## EXERCISE OBJECTIVE
Return, word for word, only the lines of the data below that lie between the line with "C208: 68nF (N_4, N_10) -> 68nF (N_3, N_10)" and the line with "C4: 33uF (plus", those two lines included.

++++++++++++++++++++

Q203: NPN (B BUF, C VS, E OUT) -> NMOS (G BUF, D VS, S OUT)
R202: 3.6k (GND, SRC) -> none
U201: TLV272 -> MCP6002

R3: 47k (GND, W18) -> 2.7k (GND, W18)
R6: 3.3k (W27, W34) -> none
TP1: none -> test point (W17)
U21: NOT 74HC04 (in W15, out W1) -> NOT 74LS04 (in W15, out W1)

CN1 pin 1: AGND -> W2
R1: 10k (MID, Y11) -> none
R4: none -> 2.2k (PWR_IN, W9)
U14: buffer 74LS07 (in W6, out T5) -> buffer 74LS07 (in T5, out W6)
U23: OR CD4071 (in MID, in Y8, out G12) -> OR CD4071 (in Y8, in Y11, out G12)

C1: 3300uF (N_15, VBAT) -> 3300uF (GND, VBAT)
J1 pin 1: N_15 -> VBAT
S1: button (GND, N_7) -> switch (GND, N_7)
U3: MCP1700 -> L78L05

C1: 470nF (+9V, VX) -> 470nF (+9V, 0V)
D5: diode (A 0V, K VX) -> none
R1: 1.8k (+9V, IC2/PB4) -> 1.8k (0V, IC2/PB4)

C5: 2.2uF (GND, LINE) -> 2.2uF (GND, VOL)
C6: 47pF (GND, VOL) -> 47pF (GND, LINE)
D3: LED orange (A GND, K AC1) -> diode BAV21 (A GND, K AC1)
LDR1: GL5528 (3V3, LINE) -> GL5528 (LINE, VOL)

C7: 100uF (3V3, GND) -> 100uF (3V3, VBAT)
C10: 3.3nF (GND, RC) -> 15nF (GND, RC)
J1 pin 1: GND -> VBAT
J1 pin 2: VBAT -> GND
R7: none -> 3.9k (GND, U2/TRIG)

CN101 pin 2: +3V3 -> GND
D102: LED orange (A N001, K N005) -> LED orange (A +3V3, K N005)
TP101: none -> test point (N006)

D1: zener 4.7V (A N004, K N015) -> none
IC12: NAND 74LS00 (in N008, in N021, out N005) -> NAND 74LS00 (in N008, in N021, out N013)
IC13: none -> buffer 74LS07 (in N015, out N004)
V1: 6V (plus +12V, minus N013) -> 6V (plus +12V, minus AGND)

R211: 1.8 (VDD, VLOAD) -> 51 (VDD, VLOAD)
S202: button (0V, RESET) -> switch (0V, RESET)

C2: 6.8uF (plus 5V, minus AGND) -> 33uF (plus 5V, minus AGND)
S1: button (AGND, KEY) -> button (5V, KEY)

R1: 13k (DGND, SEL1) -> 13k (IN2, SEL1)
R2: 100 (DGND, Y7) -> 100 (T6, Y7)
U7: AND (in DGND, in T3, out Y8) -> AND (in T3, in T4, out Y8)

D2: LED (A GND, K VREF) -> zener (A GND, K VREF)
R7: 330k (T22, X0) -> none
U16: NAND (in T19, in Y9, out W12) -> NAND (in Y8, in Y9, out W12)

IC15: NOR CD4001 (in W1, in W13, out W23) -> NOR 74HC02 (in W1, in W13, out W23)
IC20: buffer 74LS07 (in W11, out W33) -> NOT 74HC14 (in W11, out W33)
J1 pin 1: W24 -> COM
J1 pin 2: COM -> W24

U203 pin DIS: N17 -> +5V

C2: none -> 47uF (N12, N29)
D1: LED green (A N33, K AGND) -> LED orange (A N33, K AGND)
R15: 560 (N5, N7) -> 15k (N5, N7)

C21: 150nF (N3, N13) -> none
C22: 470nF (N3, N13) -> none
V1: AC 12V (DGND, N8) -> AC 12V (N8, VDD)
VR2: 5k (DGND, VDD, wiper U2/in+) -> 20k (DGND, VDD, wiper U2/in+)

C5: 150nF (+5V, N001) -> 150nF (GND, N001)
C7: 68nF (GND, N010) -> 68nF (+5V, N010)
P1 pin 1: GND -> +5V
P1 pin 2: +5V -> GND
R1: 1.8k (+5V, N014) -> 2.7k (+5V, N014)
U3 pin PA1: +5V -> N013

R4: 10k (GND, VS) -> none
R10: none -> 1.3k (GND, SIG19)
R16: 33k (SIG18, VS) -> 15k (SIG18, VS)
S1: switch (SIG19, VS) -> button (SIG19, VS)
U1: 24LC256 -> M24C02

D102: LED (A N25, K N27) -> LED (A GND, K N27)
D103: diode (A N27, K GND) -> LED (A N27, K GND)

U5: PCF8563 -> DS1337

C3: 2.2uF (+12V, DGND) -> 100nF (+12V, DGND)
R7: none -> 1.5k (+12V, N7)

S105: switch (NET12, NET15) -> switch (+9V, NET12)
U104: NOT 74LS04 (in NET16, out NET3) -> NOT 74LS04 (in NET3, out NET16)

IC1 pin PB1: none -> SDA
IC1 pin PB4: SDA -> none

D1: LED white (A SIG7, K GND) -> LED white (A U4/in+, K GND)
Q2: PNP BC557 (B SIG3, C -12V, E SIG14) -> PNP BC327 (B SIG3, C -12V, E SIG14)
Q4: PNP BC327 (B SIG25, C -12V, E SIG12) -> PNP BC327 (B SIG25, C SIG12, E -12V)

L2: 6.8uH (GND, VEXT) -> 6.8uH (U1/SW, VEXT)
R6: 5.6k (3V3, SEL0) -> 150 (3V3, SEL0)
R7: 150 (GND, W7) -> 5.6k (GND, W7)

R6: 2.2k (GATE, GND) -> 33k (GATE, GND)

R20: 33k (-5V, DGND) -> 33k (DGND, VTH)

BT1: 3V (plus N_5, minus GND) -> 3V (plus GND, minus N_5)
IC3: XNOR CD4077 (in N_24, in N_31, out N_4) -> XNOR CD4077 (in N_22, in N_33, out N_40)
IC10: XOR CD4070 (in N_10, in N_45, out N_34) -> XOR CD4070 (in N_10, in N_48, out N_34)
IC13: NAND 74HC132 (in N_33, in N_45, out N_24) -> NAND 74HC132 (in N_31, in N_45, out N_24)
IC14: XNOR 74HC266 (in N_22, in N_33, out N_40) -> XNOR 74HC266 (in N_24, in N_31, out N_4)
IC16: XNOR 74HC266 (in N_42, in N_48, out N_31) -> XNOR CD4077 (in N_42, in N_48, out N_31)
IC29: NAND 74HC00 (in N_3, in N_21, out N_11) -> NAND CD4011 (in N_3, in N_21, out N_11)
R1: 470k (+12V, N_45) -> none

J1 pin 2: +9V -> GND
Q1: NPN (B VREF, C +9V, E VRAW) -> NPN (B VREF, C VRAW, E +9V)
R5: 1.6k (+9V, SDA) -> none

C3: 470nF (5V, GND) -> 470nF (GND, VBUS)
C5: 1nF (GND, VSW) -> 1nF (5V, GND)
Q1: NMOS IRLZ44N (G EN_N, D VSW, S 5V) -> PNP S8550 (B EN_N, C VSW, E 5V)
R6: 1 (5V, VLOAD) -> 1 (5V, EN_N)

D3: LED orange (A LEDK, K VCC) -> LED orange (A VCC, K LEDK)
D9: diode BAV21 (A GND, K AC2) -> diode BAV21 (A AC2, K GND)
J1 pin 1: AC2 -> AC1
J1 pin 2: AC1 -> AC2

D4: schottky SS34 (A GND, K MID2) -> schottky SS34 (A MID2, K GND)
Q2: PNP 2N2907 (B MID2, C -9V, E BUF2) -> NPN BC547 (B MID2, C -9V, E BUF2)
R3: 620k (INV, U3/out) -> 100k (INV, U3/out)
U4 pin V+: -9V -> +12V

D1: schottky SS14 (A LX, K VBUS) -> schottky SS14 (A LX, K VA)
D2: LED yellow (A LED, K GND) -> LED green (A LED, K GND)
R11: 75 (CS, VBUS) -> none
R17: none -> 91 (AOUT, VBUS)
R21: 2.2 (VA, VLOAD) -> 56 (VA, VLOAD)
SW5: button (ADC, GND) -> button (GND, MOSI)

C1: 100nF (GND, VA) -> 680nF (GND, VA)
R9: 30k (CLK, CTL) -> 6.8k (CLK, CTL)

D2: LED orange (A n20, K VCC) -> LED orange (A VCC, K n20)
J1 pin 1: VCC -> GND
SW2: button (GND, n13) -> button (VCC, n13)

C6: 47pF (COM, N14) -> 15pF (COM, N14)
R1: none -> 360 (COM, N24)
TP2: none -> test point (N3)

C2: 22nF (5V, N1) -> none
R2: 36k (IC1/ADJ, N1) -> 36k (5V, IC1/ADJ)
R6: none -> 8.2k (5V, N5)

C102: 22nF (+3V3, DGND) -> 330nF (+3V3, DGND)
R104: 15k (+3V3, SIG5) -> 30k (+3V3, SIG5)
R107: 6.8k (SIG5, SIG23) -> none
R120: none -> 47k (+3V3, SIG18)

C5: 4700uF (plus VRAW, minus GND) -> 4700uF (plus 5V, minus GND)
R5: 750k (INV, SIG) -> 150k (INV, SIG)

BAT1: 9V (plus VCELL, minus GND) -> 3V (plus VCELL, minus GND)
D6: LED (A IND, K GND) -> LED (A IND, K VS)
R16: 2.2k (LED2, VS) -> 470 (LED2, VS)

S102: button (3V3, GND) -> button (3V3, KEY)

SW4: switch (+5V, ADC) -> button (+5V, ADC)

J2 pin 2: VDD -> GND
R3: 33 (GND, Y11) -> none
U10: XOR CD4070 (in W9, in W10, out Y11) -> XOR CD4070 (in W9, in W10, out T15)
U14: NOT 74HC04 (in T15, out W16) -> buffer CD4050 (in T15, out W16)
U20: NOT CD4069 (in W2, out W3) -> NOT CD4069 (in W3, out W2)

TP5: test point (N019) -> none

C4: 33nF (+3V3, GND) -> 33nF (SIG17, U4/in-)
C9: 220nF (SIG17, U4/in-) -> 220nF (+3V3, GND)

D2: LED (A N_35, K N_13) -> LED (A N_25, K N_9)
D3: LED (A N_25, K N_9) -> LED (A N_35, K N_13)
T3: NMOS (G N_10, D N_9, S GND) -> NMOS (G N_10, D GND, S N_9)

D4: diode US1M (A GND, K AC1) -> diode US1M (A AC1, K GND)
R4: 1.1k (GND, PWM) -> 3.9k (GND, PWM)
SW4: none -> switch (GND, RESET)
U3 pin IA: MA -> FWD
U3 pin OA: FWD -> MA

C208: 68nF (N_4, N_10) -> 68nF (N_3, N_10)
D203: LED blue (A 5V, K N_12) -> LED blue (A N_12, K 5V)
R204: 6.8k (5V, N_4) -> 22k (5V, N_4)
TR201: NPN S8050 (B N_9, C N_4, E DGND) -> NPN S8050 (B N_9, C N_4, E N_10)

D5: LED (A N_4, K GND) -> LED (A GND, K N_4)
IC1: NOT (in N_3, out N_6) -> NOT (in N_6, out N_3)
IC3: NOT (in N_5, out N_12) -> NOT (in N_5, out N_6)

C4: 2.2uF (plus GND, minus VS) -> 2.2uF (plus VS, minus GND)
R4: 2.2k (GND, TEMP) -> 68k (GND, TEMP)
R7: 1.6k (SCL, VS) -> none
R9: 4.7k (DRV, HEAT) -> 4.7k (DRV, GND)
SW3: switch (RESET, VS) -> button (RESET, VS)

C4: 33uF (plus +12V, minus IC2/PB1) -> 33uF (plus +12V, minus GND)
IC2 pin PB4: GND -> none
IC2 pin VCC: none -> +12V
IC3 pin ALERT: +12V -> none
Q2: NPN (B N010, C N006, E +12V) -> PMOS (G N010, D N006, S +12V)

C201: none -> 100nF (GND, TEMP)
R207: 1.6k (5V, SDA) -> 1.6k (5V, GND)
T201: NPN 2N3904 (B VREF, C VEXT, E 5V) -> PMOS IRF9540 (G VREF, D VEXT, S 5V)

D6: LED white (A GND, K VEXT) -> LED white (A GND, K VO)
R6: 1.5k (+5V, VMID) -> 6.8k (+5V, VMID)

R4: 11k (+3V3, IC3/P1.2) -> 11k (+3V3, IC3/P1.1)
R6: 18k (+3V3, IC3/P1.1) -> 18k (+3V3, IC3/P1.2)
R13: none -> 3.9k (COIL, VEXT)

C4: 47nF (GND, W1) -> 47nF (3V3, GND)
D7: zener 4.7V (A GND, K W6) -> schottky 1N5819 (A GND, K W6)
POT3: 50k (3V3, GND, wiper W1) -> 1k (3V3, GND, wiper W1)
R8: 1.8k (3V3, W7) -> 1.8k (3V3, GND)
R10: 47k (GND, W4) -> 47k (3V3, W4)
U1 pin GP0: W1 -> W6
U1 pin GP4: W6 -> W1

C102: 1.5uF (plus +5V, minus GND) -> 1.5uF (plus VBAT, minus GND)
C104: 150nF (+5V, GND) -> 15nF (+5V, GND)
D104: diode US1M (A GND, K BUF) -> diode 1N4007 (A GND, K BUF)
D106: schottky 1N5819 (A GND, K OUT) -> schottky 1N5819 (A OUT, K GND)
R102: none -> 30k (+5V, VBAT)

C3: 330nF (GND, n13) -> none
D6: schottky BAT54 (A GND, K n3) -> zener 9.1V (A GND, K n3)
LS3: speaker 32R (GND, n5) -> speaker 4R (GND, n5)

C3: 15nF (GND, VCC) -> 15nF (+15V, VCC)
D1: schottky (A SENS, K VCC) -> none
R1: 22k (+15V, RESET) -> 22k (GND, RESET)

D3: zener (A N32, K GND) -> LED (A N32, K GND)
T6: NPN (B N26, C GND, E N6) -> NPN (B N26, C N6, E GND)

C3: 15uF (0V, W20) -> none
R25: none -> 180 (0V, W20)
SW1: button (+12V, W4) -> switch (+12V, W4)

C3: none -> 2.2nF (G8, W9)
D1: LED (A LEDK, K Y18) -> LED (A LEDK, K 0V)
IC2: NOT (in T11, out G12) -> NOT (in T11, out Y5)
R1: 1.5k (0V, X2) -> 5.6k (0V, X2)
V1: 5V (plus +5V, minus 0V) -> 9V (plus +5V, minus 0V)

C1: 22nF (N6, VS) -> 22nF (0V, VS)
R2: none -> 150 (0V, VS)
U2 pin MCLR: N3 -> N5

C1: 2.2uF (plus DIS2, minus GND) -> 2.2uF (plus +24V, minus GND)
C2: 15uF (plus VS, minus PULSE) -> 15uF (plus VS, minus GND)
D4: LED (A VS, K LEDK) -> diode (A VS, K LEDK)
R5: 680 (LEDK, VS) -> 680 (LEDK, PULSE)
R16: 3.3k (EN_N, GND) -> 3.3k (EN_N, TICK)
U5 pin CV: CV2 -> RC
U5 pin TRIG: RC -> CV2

++++++++++++++++++++

## SOLUTION
C208: 68nF (N_4, N_10) -> 68nF (N_3, N_10)
D203: LED blue (A 5V, K N_12) -> LED blue (A N_12, K 5V)
R204: 6.8k (5V, N_4) -> 22k (5V, N_4)
TR201: NPN S8050 (B N_9, C N_4, E DGND) -> NPN S8050 (B N_9, C N_4, E N_10)

D5: LED (A N_4, K GND) -> LED (A GND, K N_4)
IC1: NOT (in N_3, out N_6) -> NOT (in N_6, out N_3)
IC3: NOT (in N_5, out N_12) -> NOT (in N_5, out N_6)

C4: 2.2uF (plus GND, minus VS) -> 2.2uF (plus VS, minus GND)
R4: 2.2k (GND, TEMP) -> 68k (GND, TEMP)
R7: 1.6k (SCL, VS) -> none
R9: 4.7k (DRV, HEAT) -> 4.7k (DRV, GND)
SW3: switch (RESET, VS) -> button (RESET, VS)

C4: 33uF (plus +12V, minus IC2/PB1) -> 33uF (plus +12V, minus GND)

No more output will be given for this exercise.